------ Working data ------
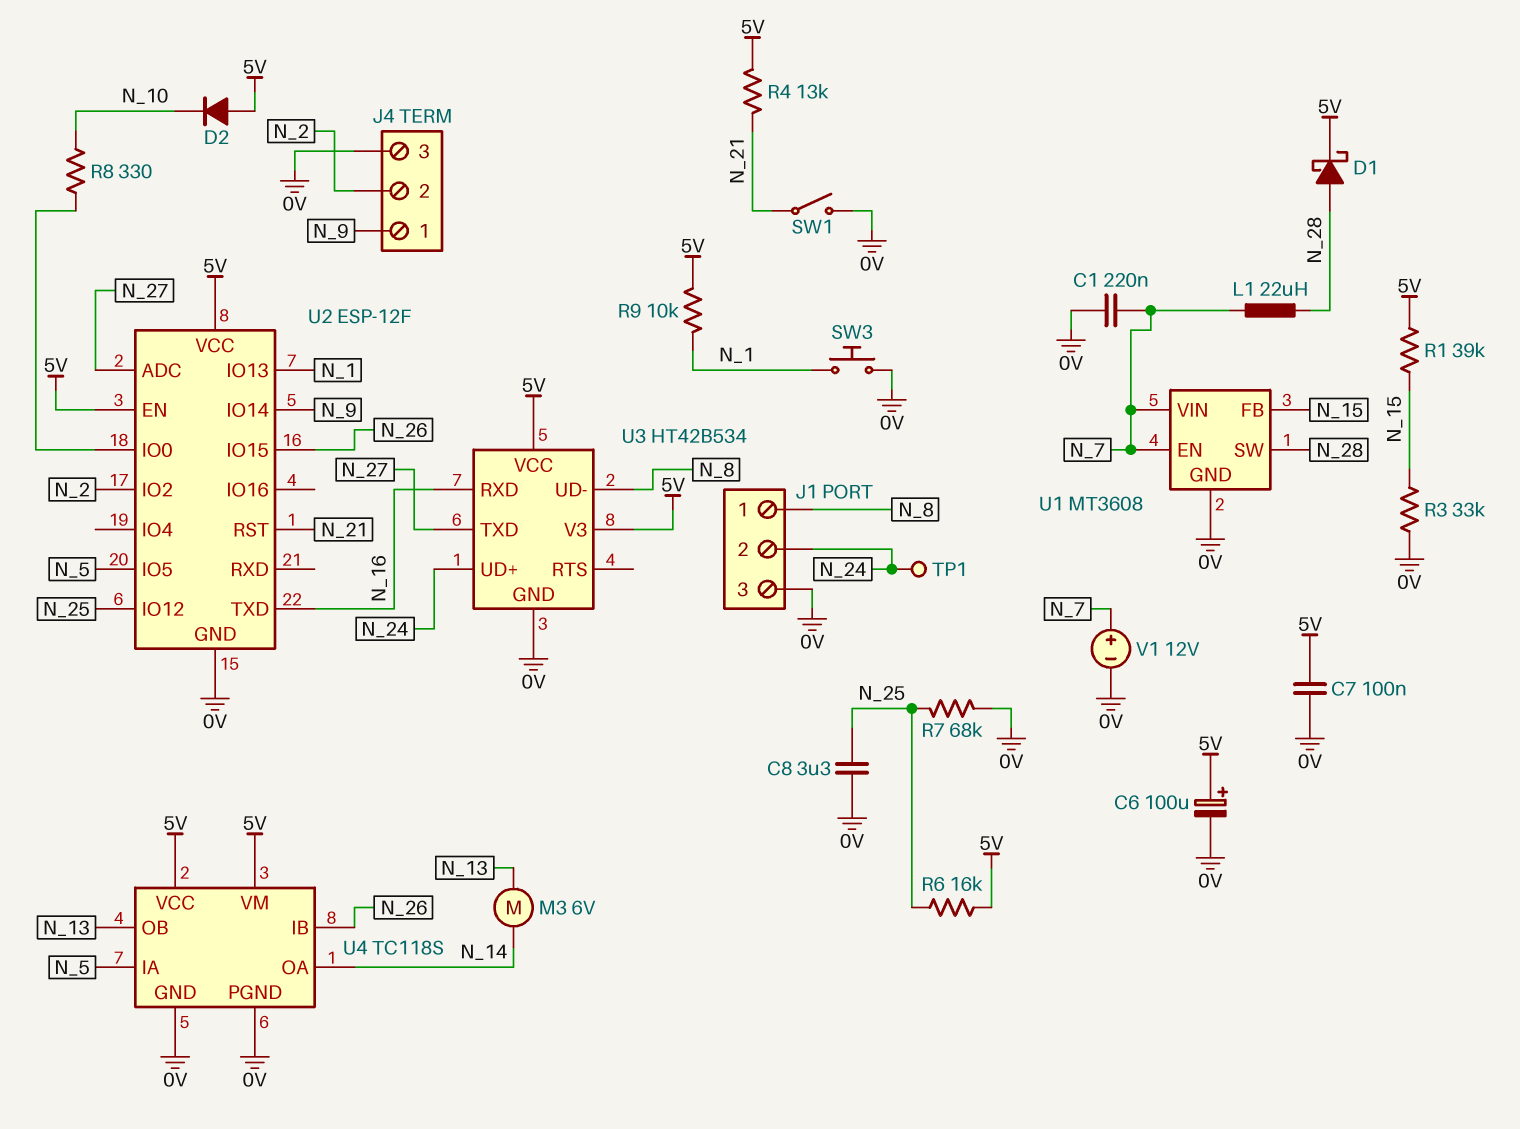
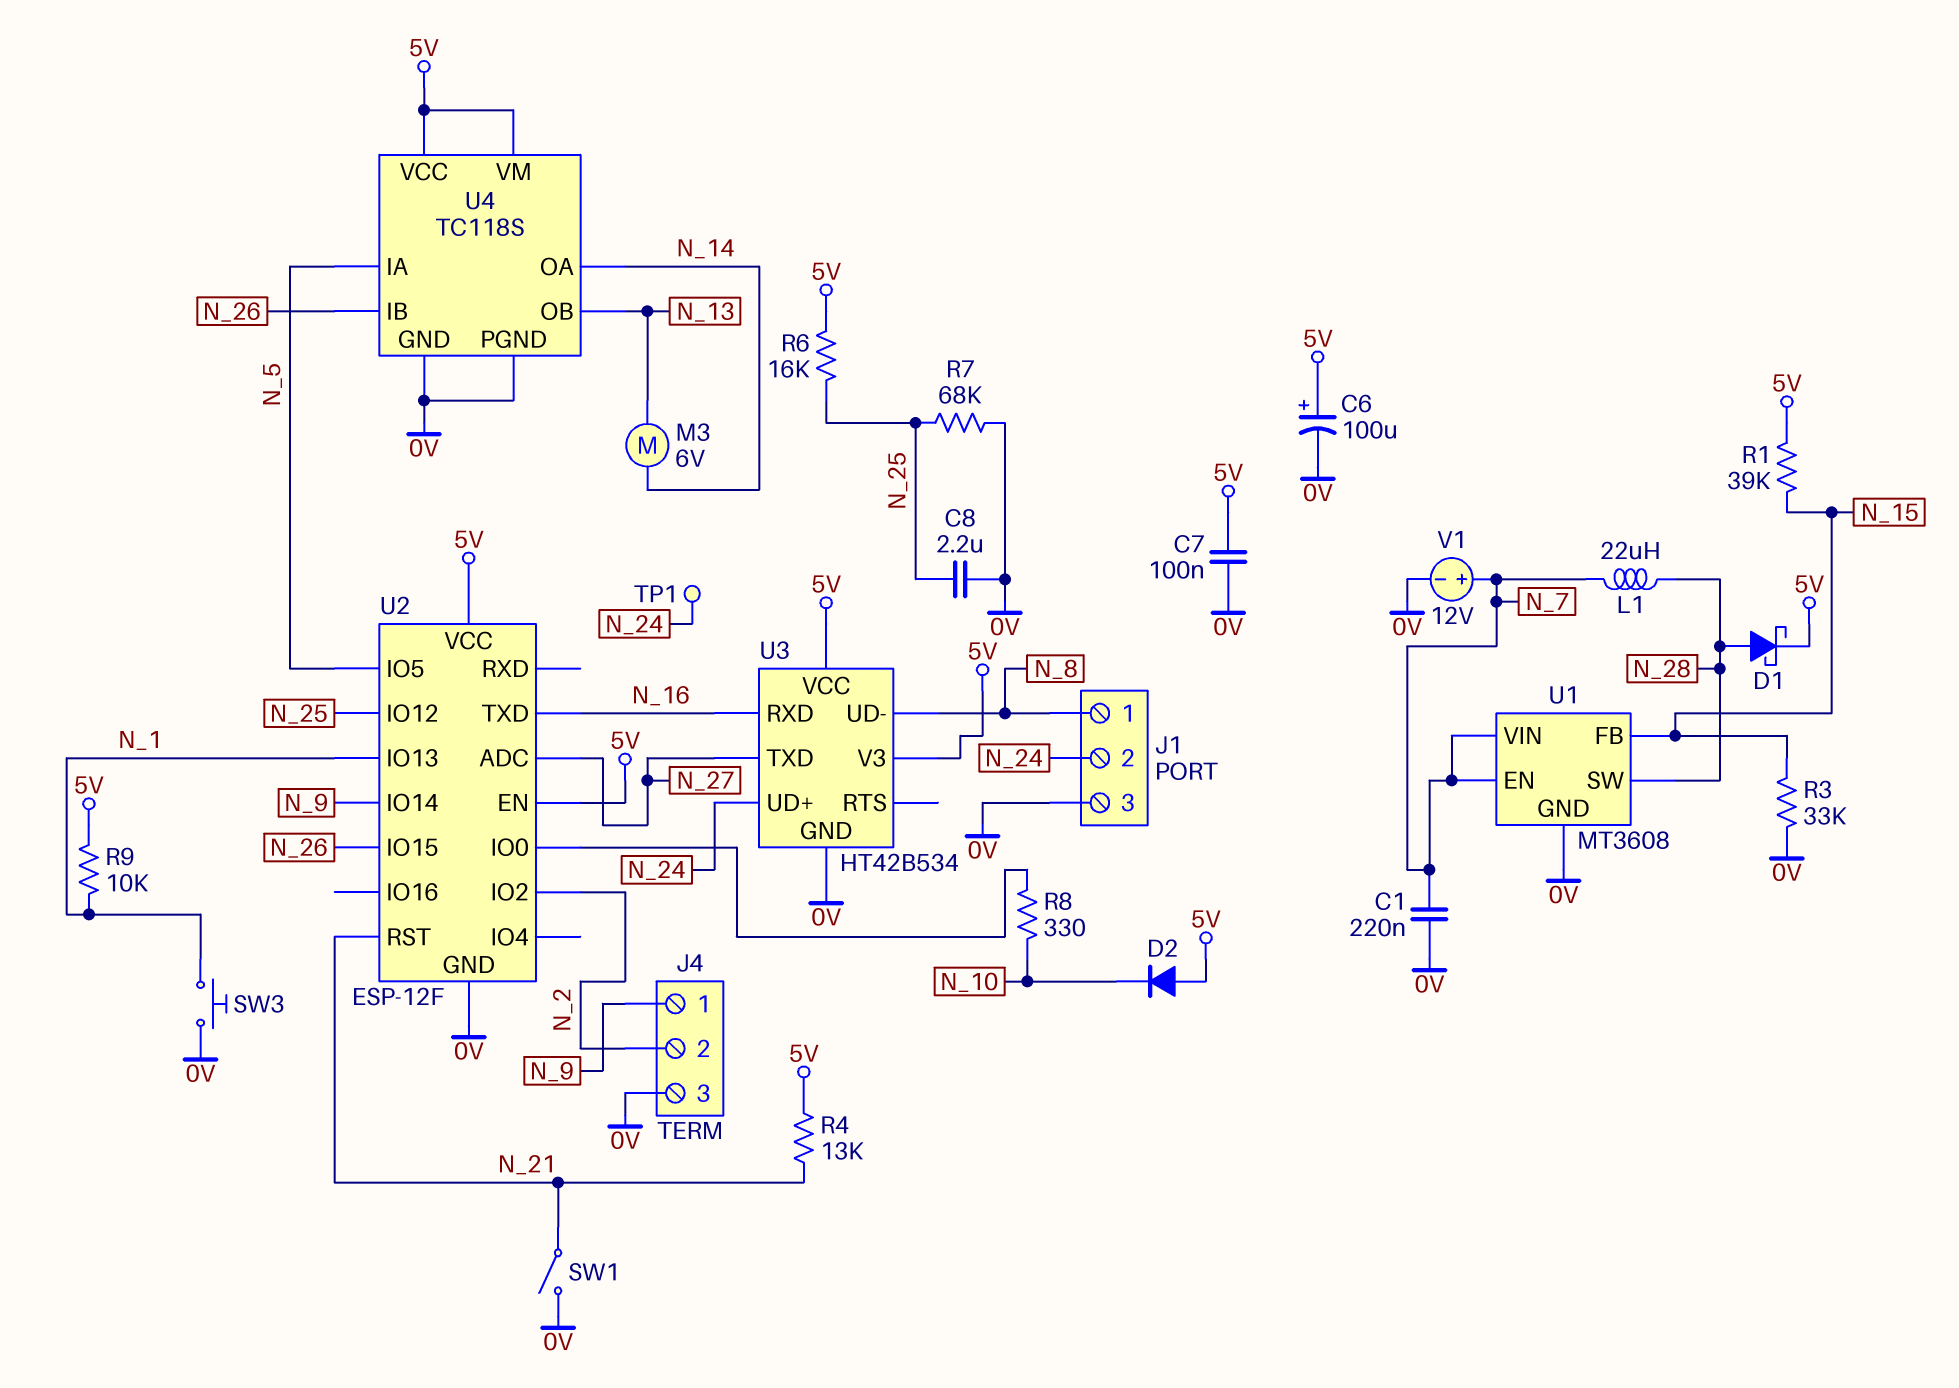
C8: 3.3uF (0V, N_25) -> 2.2uF (0V, N_25)

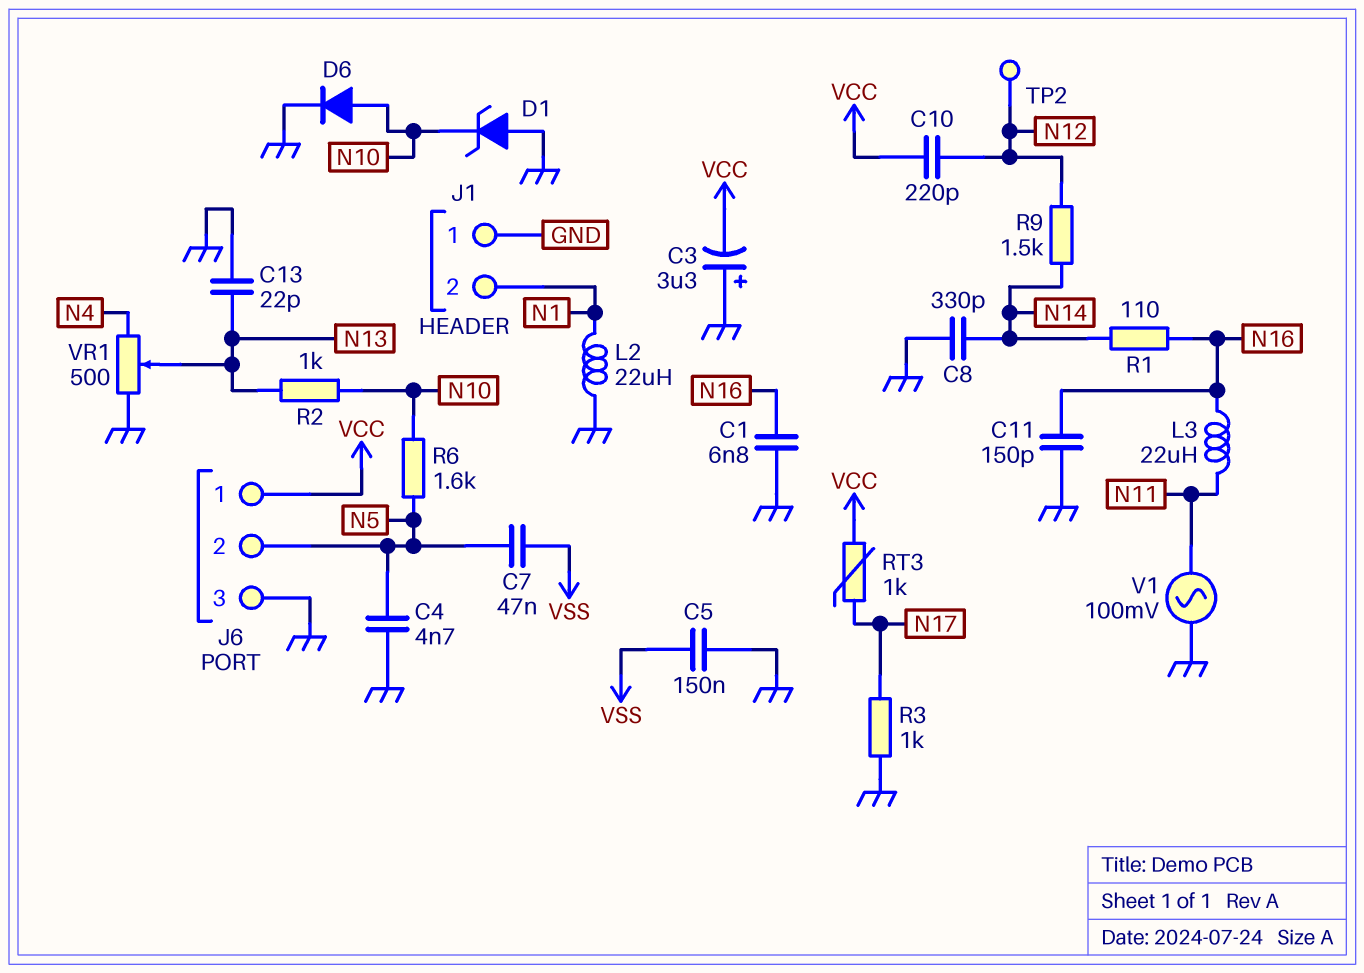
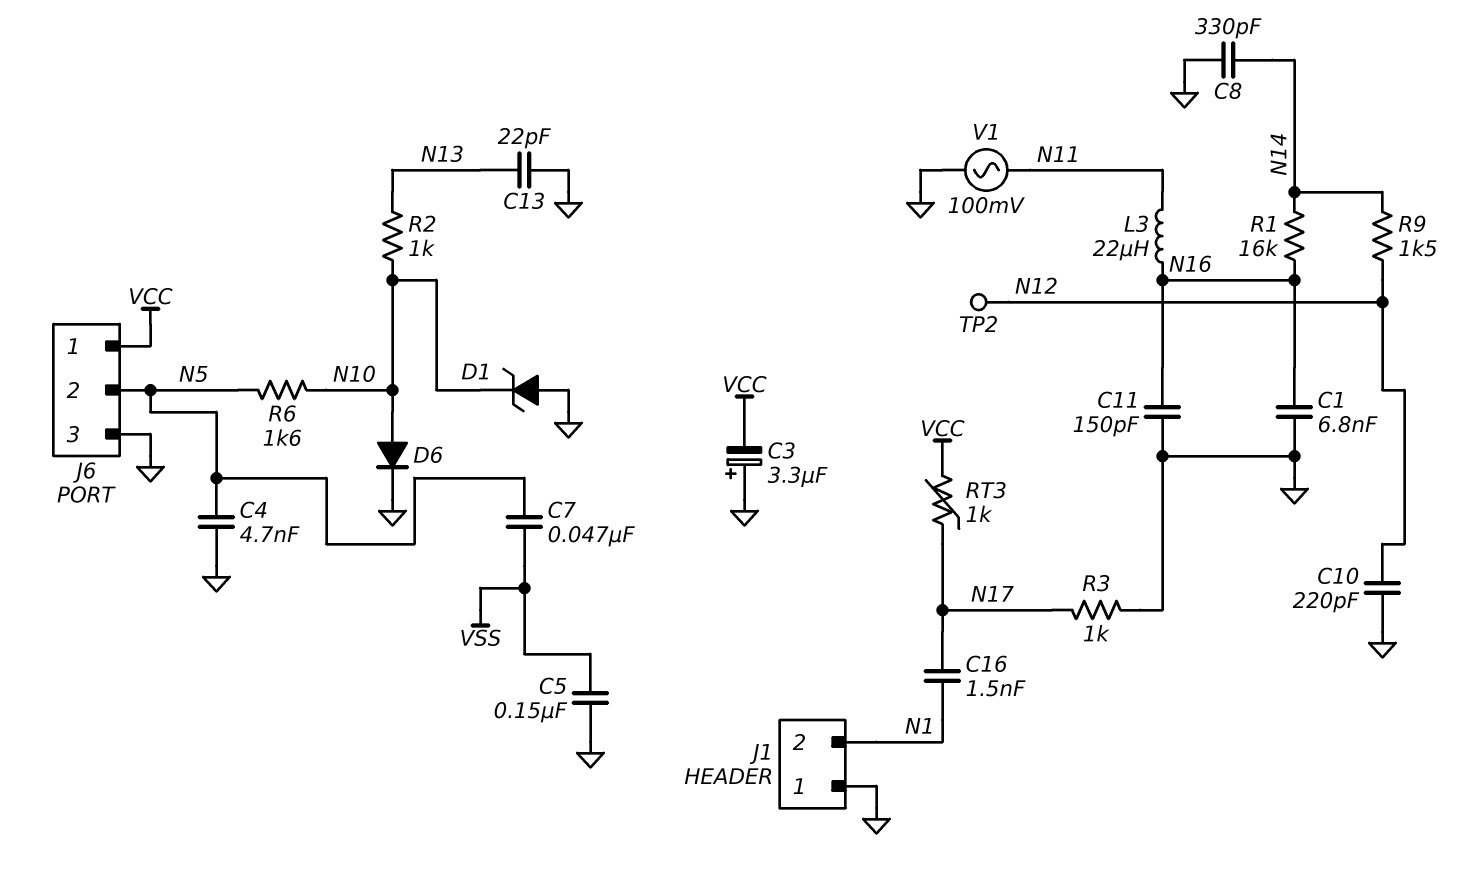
C10: 220pF (N12, VCC) -> 220pF (GND, N12)
C16: none -> 1.5nF (N1, N17)
L2: 22uH (GND, N1) -> none
R1: 110 (N14, N16) -> 16k (N14, N16)
VR1: 500 (GND, N4, wiper N13) -> none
------
Task brief:
Although the entries contain pictures, reproduce only the rest, exactly as written.

Task result:
C8: 3.3uF (0V, N_25) -> 2.2uF (0V, N_25)

C10: 220pF (N12, VCC) -> 220pF (GND, N12)
C16: none -> 1.5nF (N1, N17)
L2: 22uH (GND, N1) -> none
R1: 110 (N14, N16) -> 16k (N14, N16)
VR1: 500 (GND, N4, wiper N13) -> none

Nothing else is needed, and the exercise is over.